=== DATASET EXCERPT ===
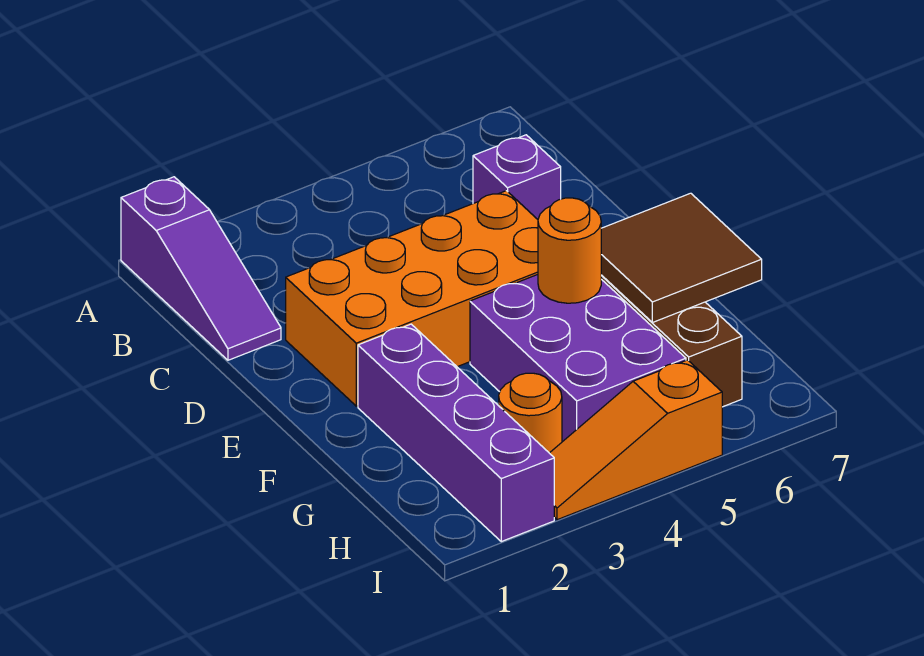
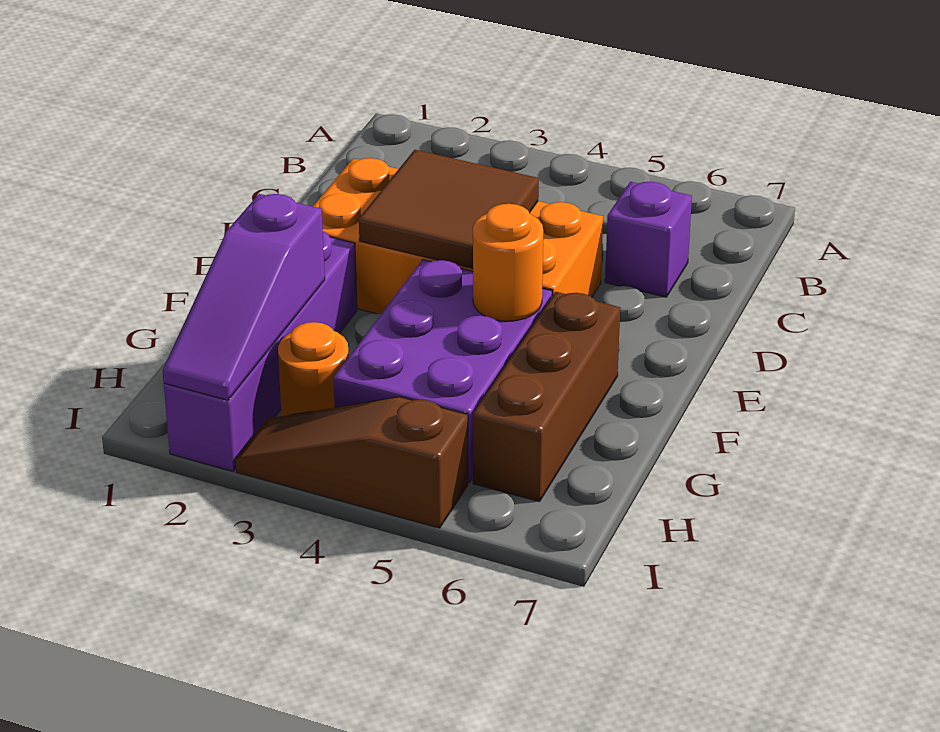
purple slope A1:C1 level 1 top A -> purple slope G2:I2 level 2 top G
brown tile F6:G7 level 2 -> brown tile D3:E4 level 2
orange slope I3:I5 level 1 top 5 -> brown slope I3:I5 level 1 top 5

=== WORK TASK ===
Reproduce every line in the data that has the word "slope" in it.

=== WORKED SOLUTION ===
purple slope A1:C1 level 1 top A -> purple slope G2:I2 level 2 top G
orange slope I3:I5 level 1 top 5 -> brown slope I3:I5 level 1 top 5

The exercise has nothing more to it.